* [Available data]:

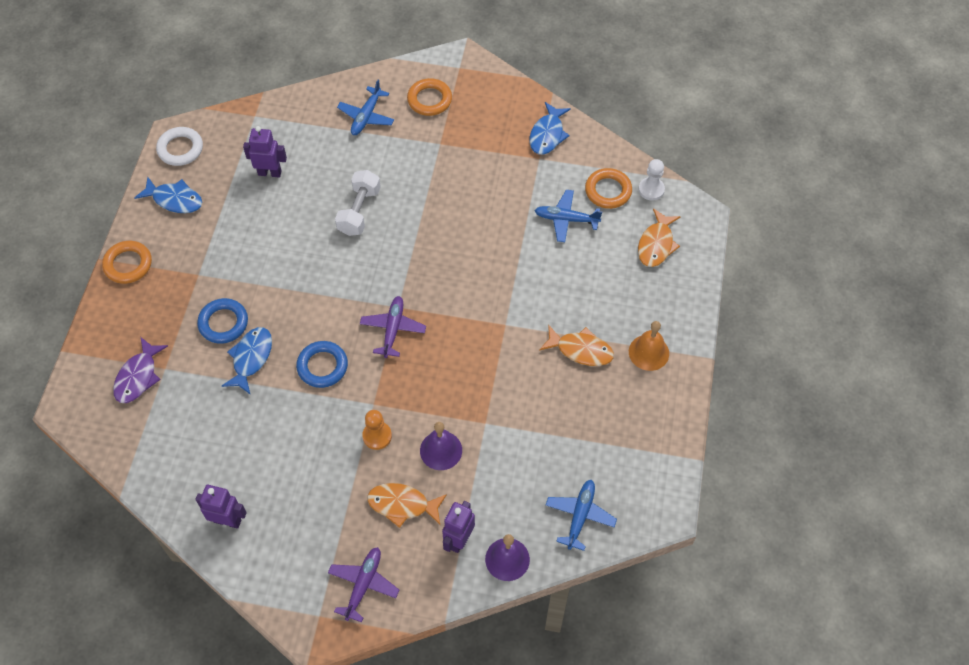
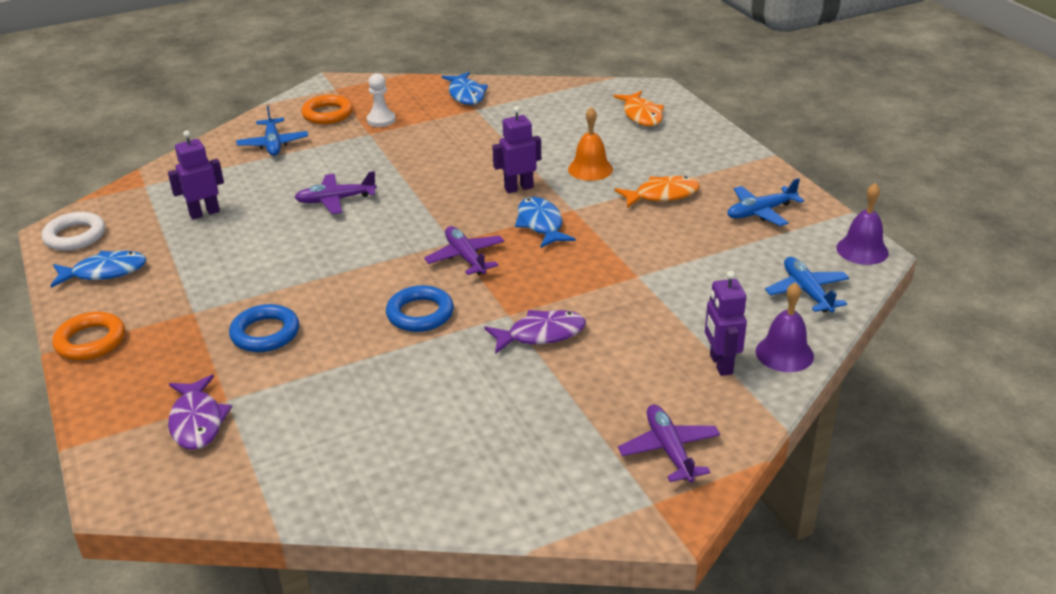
camera: 35 degrees left, 25 degrees down
purple robot [195,485,247,529] -> purple robot moved to [492,106,541,193]
blue fish [222,327,272,395] -> blue fish moved to [515,197,576,248]
white dumbbell [335,170,381,236] -> purple plane [294,171,377,214]
orange pawn [362,410,392,450] -> purple fish [484,310,586,354]
orange fish [367,483,447,528] -> none
purple bell [420,422,462,470] -> purple bell moved to [836,183,889,265]
blue plane [534,190,602,242] -> blue plane moved to [727,178,805,226]
orange ring [585,168,632,209] -> none
orange bell [629,321,669,371] -> orange bell moved to [568,107,613,181]
white pawn [638,159,665,201] -> white pawn moved to [367,73,396,127]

* [Problem]:
Print out every record above exactly as given. Do not include the pictures.

* [Task solution]:
camera: 35 degrees left, 25 degrees down
purple robot [195,485,247,529] -> purple robot moved to [492,106,541,193]
blue fish [222,327,272,395] -> blue fish moved to [515,197,576,248]
white dumbbell [335,170,381,236] -> purple plane [294,171,377,214]
orange pawn [362,410,392,450] -> purple fish [484,310,586,354]
orange fish [367,483,447,528] -> none
purple bell [420,422,462,470] -> purple bell moved to [836,183,889,265]
blue plane [534,190,602,242] -> blue plane moved to [727,178,805,226]
orange ring [585,168,632,209] -> none
orange bell [629,321,669,371] -> orange bell moved to [568,107,613,181]
white pawn [638,159,665,201] -> white pawn moved to [367,73,396,127]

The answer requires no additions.